• [TO DO]: How do the lines below between the ones holding "(393, 366) = (224, 169): none -> purple boat" and "(877, 647) = (353, 379): yellow", inclusive, read? Give them again exactly, with no other lines.

• [EXERCISE MATERIALS]:
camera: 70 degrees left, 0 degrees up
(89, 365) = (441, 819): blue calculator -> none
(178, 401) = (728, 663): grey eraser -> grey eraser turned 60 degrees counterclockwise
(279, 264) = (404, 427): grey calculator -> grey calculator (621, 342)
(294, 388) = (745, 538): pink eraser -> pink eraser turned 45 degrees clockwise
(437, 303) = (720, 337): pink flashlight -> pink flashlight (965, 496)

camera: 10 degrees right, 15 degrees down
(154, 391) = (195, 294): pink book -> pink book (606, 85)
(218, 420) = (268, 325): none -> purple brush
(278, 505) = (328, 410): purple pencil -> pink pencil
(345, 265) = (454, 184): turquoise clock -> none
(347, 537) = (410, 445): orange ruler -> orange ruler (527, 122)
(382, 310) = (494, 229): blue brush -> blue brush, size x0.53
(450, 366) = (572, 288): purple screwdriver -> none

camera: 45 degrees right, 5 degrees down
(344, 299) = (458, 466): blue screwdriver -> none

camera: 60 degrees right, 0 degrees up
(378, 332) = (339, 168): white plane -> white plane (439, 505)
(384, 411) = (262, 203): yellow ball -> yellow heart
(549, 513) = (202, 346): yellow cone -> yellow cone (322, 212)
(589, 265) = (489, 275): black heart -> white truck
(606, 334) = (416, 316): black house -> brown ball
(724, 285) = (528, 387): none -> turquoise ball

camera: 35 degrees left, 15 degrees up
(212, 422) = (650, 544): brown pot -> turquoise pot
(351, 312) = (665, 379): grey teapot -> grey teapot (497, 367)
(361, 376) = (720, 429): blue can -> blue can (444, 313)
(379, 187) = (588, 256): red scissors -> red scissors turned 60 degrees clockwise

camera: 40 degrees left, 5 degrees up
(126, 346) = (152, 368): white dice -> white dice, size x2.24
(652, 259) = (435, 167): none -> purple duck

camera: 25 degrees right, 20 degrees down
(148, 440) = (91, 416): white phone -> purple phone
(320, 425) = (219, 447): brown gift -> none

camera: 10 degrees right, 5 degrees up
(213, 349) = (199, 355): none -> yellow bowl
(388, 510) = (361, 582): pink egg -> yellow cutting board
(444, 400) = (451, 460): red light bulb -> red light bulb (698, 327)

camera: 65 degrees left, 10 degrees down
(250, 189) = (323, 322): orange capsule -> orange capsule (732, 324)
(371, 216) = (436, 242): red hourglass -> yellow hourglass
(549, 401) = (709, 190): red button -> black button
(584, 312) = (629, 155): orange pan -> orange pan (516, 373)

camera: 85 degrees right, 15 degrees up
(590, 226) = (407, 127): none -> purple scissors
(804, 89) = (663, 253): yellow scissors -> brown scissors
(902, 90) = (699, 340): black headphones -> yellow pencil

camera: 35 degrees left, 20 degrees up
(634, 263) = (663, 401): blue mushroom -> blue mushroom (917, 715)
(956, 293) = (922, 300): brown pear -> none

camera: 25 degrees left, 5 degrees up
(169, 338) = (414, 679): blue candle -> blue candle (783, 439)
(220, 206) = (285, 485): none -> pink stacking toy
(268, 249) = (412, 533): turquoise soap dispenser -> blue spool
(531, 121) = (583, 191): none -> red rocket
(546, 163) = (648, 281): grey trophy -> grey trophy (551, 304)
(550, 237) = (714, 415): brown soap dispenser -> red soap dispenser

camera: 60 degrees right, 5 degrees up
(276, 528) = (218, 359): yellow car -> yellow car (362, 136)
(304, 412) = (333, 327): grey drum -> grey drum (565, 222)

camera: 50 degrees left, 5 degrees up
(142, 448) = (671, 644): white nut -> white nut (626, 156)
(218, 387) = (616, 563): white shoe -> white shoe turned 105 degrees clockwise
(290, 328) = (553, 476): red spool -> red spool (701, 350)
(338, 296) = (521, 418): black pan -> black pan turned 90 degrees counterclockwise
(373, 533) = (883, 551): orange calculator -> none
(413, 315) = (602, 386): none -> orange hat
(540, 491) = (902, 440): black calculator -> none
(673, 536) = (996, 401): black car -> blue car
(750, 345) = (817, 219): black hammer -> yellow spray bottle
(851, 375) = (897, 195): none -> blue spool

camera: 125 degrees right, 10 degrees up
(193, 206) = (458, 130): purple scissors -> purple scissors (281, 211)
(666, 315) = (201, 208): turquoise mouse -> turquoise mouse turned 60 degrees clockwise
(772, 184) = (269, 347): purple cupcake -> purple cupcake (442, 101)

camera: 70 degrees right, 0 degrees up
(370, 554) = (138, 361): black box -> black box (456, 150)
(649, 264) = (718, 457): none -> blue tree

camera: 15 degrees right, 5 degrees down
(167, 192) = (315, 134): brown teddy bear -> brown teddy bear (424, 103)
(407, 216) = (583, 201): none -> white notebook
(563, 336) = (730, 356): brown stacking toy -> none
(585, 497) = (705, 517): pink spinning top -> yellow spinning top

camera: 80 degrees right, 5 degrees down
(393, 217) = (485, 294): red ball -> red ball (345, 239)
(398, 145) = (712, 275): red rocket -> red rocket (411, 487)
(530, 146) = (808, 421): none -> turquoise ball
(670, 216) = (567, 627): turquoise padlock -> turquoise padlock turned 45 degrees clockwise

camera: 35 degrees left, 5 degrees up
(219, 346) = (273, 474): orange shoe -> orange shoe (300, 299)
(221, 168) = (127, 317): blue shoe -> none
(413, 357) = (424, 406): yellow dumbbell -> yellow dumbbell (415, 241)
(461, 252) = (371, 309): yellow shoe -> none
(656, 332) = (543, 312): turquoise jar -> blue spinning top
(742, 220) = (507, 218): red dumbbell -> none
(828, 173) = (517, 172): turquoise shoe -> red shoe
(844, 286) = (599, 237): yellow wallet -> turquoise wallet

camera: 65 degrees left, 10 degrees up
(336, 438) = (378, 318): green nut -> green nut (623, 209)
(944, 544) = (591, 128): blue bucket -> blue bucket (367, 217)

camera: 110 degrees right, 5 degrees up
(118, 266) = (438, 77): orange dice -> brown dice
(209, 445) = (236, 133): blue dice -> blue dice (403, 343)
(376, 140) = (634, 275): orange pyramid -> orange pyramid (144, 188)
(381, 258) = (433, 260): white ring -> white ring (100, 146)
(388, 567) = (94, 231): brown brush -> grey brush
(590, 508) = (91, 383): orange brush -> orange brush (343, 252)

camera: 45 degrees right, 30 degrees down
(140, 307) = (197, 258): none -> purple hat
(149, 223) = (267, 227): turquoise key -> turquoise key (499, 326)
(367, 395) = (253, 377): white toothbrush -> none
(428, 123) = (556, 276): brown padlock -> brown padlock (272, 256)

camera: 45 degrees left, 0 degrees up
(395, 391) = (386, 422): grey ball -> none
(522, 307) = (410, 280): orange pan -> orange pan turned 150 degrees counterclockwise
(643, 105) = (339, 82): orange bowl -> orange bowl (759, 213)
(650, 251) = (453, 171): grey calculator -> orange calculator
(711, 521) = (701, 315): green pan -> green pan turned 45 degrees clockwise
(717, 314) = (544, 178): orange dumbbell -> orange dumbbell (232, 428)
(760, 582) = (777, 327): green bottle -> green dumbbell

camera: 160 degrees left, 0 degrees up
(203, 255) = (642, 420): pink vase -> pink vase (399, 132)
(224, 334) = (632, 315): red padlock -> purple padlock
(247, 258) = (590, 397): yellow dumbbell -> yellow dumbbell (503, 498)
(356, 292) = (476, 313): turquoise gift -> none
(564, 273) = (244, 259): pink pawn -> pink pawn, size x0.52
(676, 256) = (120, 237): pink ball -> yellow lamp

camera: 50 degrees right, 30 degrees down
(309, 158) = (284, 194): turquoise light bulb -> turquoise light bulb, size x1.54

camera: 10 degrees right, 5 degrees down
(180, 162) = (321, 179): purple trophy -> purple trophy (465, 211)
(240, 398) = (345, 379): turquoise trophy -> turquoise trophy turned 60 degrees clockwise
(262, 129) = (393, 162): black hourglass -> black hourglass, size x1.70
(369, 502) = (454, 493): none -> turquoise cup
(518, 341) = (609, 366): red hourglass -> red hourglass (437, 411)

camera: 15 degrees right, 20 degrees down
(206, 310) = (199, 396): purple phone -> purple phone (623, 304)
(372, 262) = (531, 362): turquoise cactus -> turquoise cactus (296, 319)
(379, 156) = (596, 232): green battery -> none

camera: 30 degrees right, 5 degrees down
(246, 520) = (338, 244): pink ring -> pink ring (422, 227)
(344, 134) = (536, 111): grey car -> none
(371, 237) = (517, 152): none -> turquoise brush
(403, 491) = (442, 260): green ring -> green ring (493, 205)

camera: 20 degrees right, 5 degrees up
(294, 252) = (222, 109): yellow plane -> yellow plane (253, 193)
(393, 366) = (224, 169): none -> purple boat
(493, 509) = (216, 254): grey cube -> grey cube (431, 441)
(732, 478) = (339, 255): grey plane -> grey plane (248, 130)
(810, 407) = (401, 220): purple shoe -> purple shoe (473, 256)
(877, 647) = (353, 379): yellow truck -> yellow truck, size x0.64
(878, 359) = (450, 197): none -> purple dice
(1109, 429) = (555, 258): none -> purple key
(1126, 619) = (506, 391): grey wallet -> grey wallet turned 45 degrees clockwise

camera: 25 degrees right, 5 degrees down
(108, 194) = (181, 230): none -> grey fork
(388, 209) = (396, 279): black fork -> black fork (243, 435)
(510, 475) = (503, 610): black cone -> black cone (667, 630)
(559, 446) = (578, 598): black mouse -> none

• [ANSWER TO THE PROBLEM]:
(393, 366) = (224, 169): none -> purple boat
(493, 509) = (216, 254): grey cube -> grey cube (431, 441)
(732, 478) = (339, 255): grey plane -> grey plane (248, 130)
(810, 407) = (401, 220): purple shoe -> purple shoe (473, 256)
(877, 647) = (353, 379): yellow truck -> yellow truck, size x0.64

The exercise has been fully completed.